[[ Source material, beginning ]]

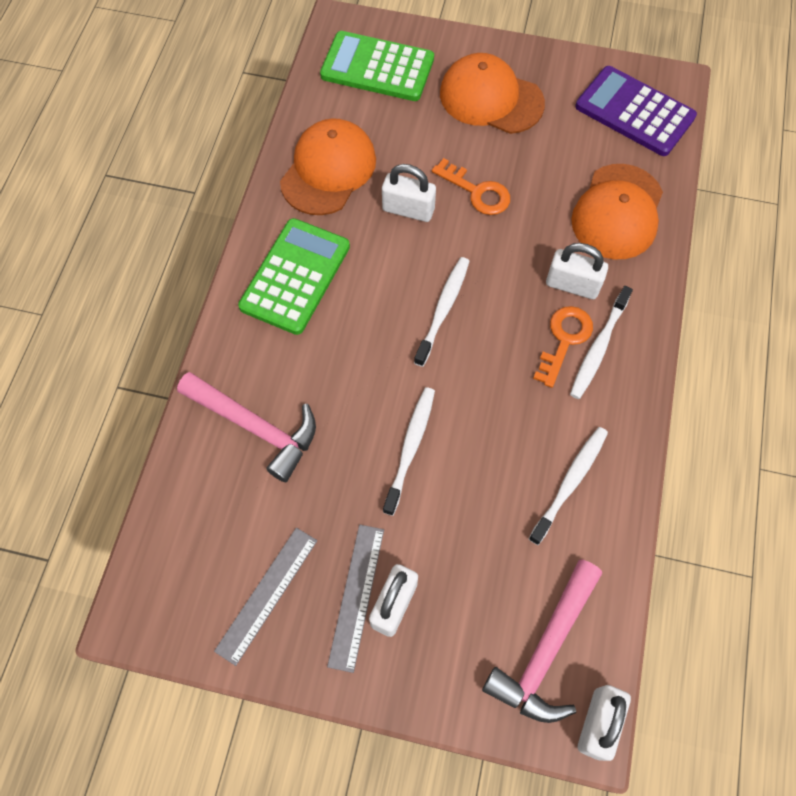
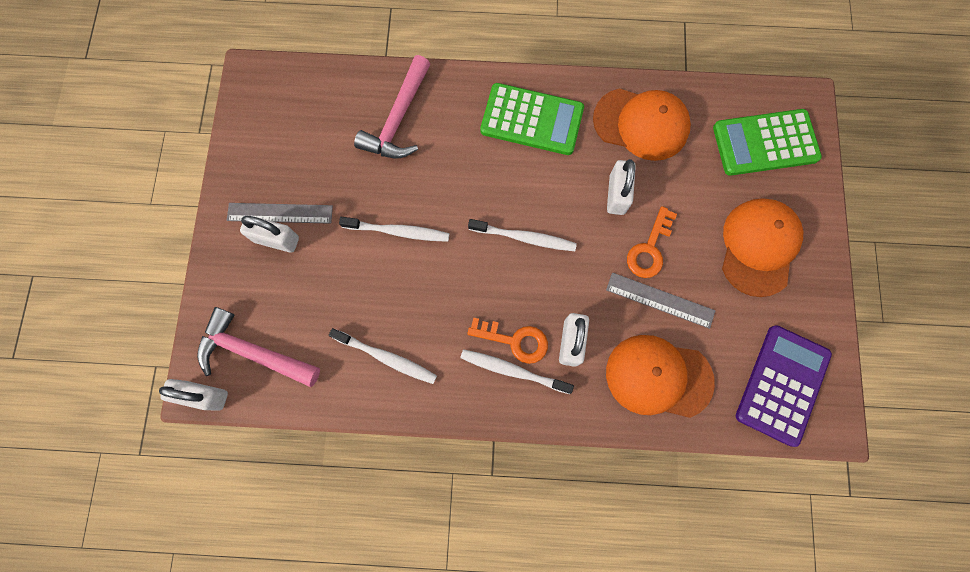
camera: 80 degrees right, 10 degrees up
(266, 594) = (275, 154): grey ruler -> grey ruler (660, 300)
(377, 67) = (765, 143): green calculator -> green calculator turned 105 degrees counterclockwise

[[ Source material, end ]]

§ Task to complete
Output the data above exactly, excluding images.

§ Response area
camera: 80 degrees right, 10 degrees up
(266, 594) = (275, 154): grey ruler -> grey ruler (660, 300)
(377, 67) = (765, 143): green calculator -> green calculator turned 105 degrees counterclockwise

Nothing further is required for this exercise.